> _INSTRUCTIONS FOR THE TASK_: The material below holds the lines to copy: from the one with "What was the" up to and including the one with "The size of the green". Copy them exactly and skip the pictures.

> _ENTRIES PROVIDED_:
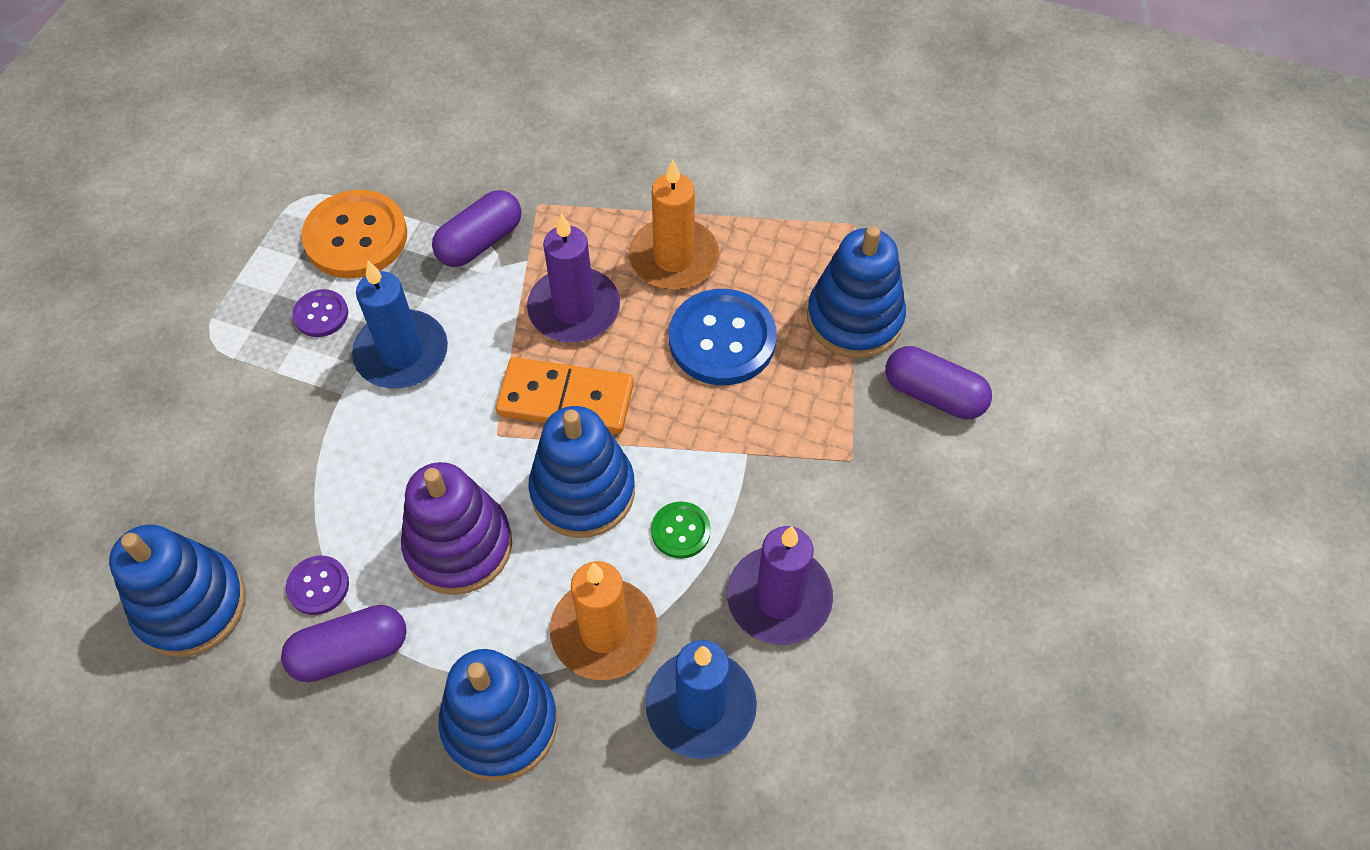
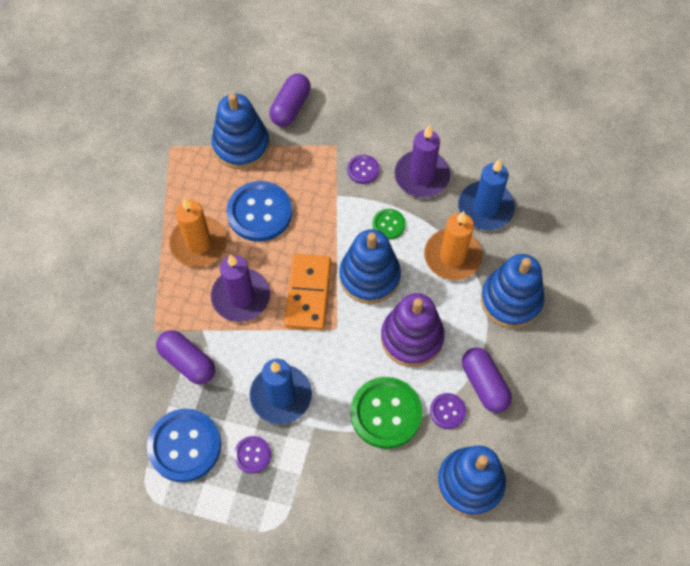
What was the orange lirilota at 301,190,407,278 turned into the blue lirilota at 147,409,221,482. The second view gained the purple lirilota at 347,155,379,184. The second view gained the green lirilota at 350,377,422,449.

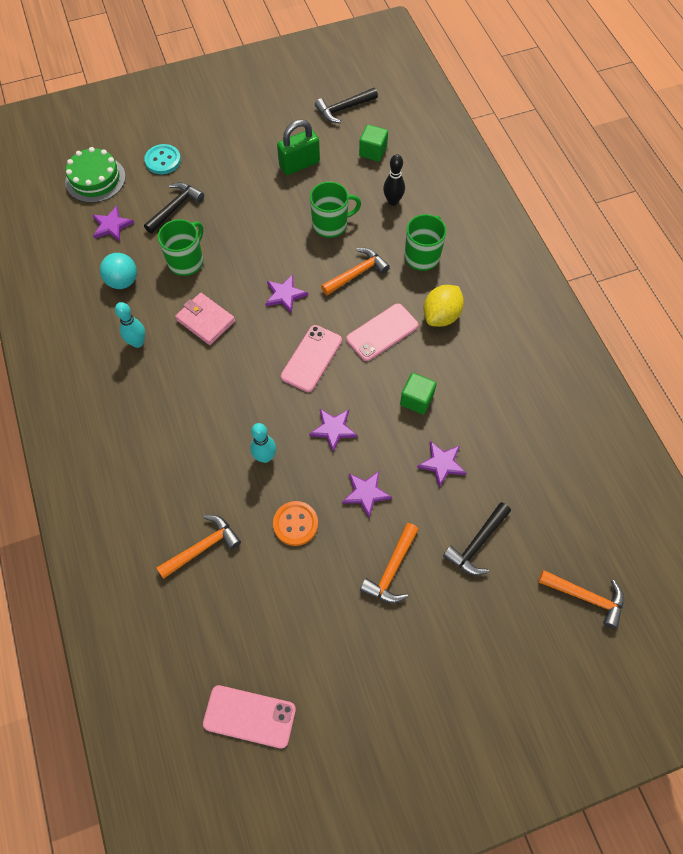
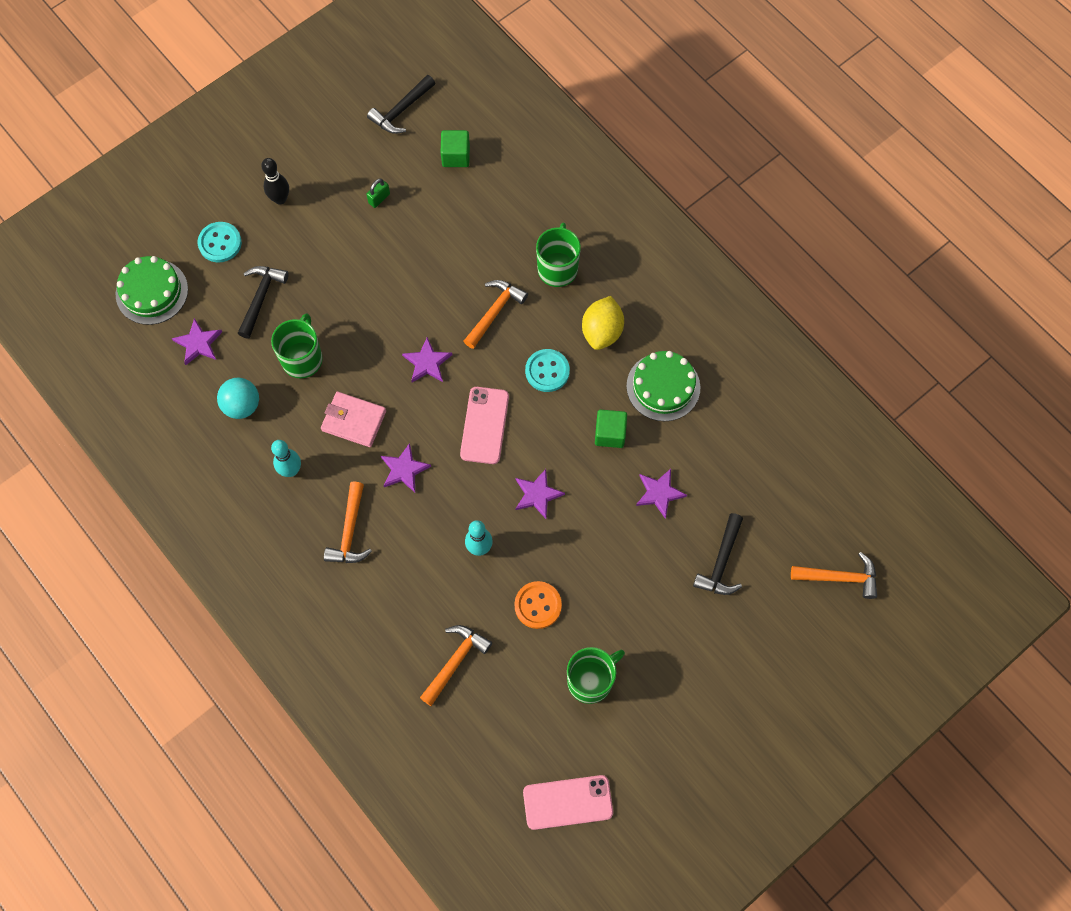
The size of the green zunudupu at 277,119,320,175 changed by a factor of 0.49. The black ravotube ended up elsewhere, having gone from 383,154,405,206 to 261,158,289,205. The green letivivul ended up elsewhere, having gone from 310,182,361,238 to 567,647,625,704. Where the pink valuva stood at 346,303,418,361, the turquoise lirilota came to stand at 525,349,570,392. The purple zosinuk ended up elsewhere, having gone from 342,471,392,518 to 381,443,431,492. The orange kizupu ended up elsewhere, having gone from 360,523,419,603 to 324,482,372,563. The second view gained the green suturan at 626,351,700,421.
* * *
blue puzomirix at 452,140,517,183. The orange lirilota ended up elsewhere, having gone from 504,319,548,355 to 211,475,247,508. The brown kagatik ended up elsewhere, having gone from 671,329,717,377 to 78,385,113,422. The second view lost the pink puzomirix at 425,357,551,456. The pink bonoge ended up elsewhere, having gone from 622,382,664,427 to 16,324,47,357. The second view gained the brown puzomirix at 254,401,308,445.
--
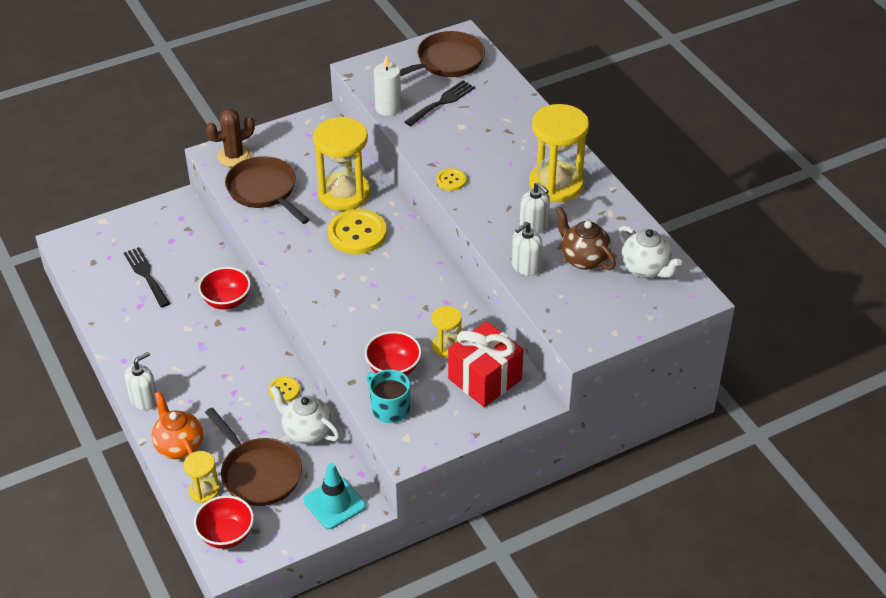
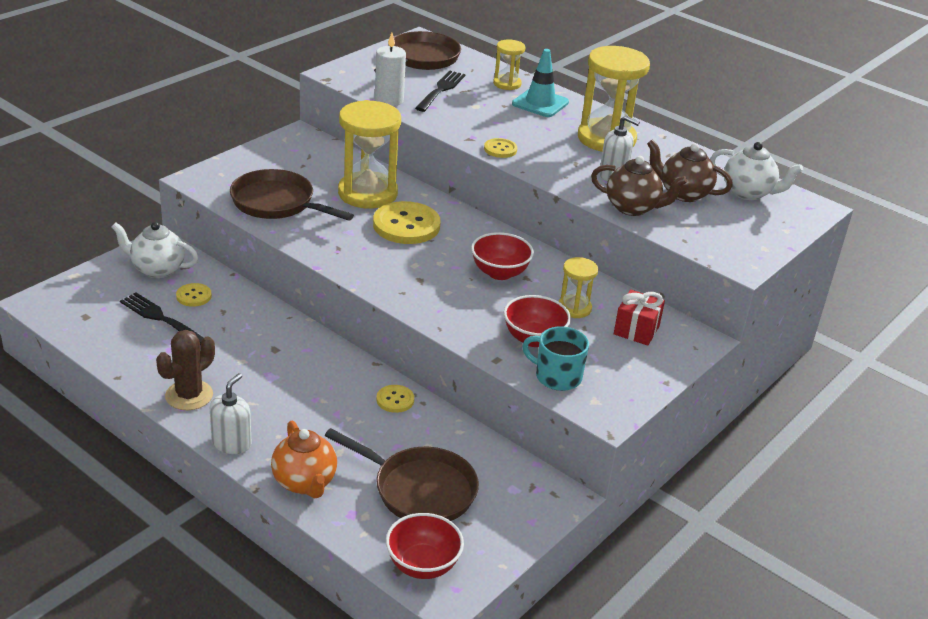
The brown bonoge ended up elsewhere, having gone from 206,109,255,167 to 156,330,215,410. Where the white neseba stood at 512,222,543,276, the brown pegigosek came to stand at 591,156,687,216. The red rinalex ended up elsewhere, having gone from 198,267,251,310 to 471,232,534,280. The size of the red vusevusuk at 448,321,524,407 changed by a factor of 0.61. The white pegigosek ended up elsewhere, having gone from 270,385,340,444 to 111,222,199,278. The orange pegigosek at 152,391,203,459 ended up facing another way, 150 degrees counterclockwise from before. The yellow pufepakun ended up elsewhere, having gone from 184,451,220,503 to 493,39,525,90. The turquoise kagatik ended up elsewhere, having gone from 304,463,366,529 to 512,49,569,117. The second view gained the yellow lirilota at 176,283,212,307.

> _PROBLEM SOLUTION_:
What was the orange lirilota at 301,190,407,278 turned into the blue lirilota at 147,409,221,482. The second view gained the purple lirilota at 347,155,379,184. The second view gained the green lirilota at 350,377,422,449.

The size of the green zunudupu at 277,119,320,175 changed by a factor of 0.49. The black ravotube ended up elsewhere, having gone from 383,154,405,206 to 261,158,289,205. The green letivivul ended up elsewhere, having gone from 310,182,361,238 to 567,647,625,704. Where the pink valuva stood at 346,303,418,361, the turquoise lirilota came to stand at 525,349,570,392. The purple zosinuk ended up elsewhere, having gone from 342,471,392,518 to 381,443,431,492. The orange kizupu ended up elsewhere, having gone from 360,523,419,603 to 324,482,372,563. The second view gained the green suturan at 626,351,700,421.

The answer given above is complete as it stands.